> _Exercise aim_: Reproduce from the records below, with no pictures, exactly the lines between the one containing "building: [52,163,98,205] -> none" and the one containing "building: [167,54,234,124] -> [193,12,248,69]", inclusive.

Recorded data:
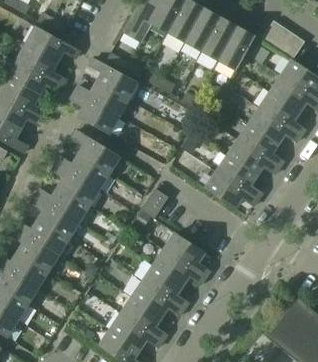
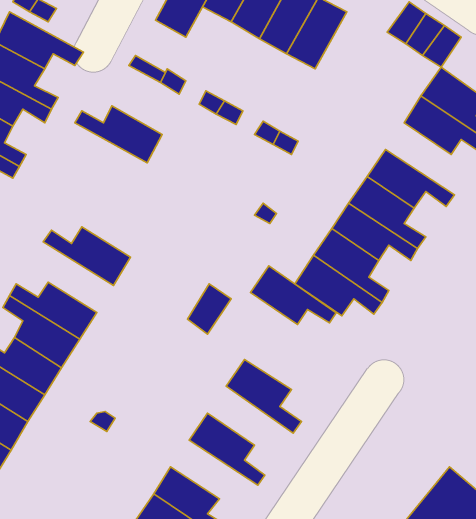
building: [218,26,255,70] -> none
building: [89,58,137,99] -> none
building: [71,92,118,133] -> none
building: [260,92,305,135] -> none
building: [72,129,119,172] -> none
building: [52,163,98,205] -> none
building: [154,249,205,284] -> [250,266,336,324]
building: [132,281,184,316] -> none

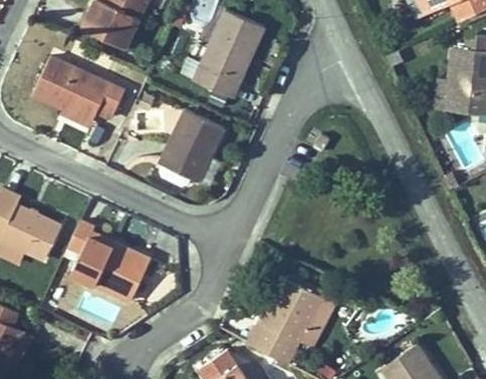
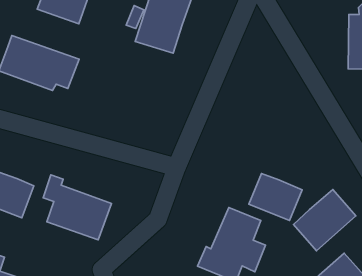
building: [160,104,226,178] -> none
building: none -> [249,173,302,221]
building: none -> [293,190,356,251]

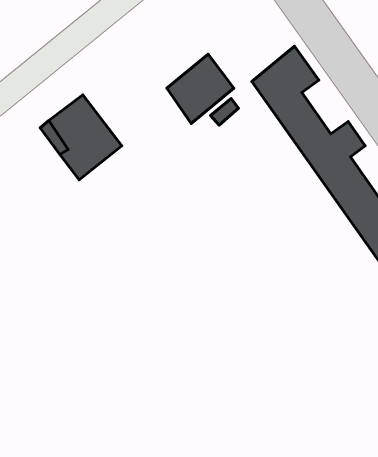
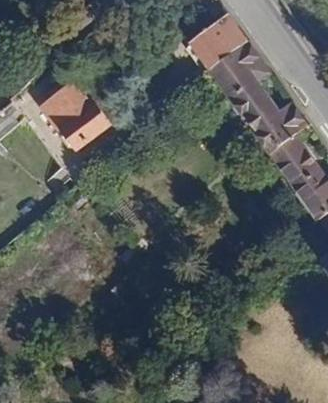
building: [167,54,234,124] -> [193,12,248,69]

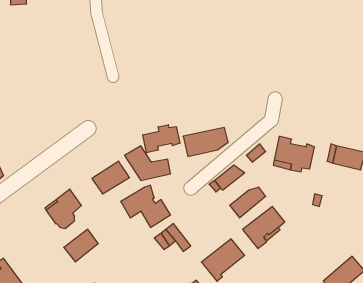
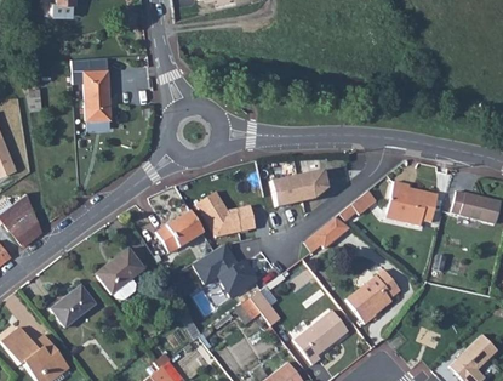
building: none -> [84,67,110,116]
building: [143,125,180,153] -> none
building: [230,187,266,218] -> none
building: [64,229,98,262] -> [50,286,93,328]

> _Result below_:
building: [52,163,98,205] -> none
building: [154,249,205,284] -> [250,266,336,324]
building: [132,281,184,316] -> none

building: [160,104,226,178] -> none
building: none -> [249,173,302,221]
building: none -> [293,190,356,251]

building: [167,54,234,124] -> [193,12,248,69]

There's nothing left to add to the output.